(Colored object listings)
-.-.-

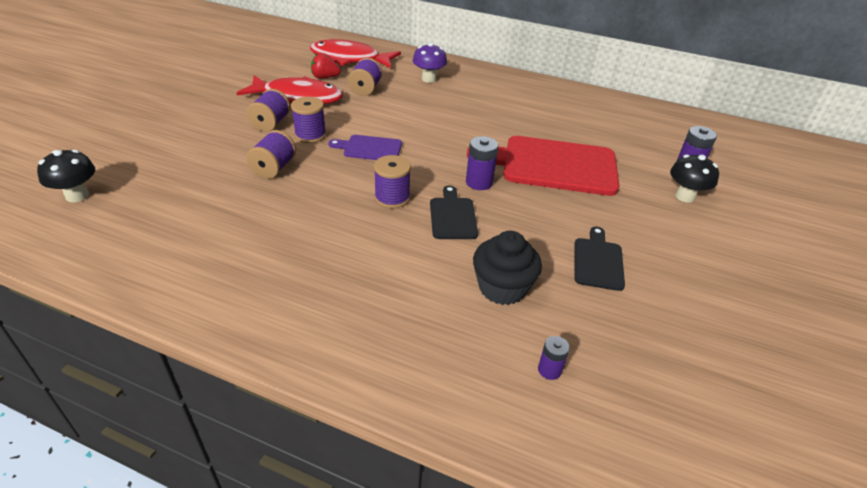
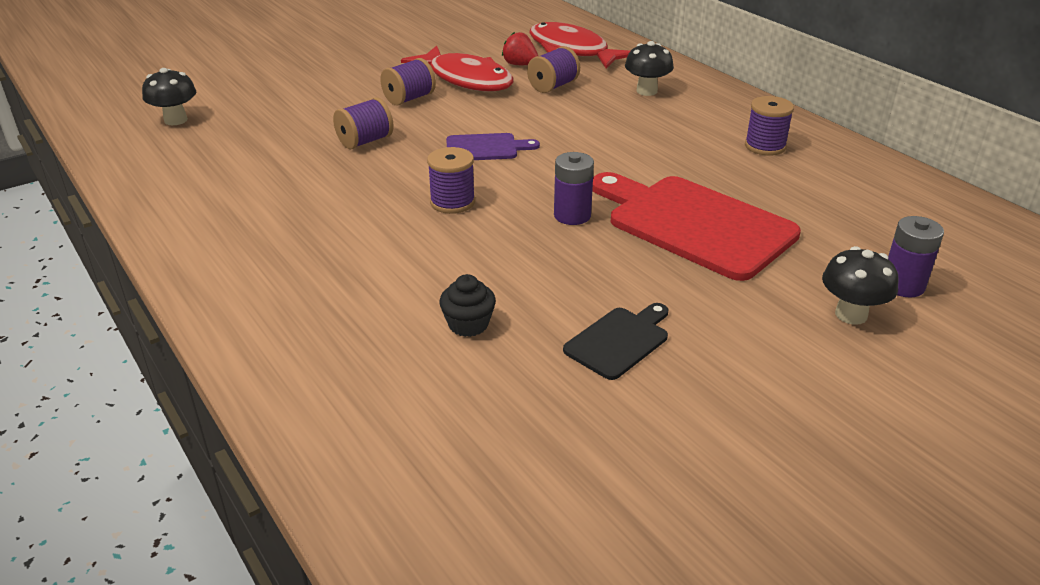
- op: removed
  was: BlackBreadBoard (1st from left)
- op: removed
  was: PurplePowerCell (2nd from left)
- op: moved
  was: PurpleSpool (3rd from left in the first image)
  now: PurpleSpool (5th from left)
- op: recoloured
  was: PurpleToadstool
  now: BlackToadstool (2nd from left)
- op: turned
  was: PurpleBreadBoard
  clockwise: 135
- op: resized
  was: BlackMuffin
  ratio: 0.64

-.-.-

[About this task] Above are the records; transcribe them exactly without the pictures.

[Solution]
- op: removed
  was: BlackBreadBoard (1st from left)
- op: removed
  was: PurplePowerCell (2nd from left)
- op: moved
  was: PurpleSpool (3rd from left in the first image)
  now: PurpleSpool (5th from left)
- op: recoloured
  was: PurpleToadstool
  now: BlackToadstool (2nd from left)
- op: turned
  was: PurpleBreadBoard
  clockwise: 135
- op: resized
  was: BlackMuffin
  ratio: 0.64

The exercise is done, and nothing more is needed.